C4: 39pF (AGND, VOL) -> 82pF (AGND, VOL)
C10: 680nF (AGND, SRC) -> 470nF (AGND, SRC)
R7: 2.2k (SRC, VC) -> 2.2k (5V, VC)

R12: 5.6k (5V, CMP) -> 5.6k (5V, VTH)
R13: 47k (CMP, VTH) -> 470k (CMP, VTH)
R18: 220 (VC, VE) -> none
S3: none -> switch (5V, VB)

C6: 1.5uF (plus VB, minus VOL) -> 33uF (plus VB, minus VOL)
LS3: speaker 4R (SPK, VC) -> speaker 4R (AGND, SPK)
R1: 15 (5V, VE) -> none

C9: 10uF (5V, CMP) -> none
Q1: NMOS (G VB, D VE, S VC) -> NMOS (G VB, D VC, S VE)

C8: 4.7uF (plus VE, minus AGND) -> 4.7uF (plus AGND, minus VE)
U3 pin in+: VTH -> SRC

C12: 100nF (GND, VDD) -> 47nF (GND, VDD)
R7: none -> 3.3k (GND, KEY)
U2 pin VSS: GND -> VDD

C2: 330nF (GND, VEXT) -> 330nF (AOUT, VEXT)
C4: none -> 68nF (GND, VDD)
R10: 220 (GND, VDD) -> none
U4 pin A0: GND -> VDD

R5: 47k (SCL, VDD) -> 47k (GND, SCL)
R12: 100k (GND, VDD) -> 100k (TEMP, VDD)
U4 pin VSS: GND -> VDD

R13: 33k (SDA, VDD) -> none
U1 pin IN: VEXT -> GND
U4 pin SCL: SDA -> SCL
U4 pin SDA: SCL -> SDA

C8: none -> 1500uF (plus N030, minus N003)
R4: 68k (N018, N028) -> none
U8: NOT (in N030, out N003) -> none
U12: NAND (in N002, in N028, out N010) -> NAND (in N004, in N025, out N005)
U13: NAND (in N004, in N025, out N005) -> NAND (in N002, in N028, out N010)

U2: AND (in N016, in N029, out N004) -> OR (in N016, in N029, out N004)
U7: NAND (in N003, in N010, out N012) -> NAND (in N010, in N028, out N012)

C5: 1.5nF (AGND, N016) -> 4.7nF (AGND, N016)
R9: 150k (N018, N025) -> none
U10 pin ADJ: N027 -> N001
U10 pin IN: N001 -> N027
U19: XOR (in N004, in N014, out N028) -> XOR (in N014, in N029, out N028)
· · ·
→ What the task asks: Show every line of the listing that includes the word "plus".

→ Solved problem:
C6: 1.5uF (plus VB, minus VOL) -> 33uF (plus VB, minus VOL)
C8: 4.7uF (plus VE, minus AGND) -> 4.7uF (plus AGND, minus VE)
C8: none -> 1500uF (plus N030, minus N003)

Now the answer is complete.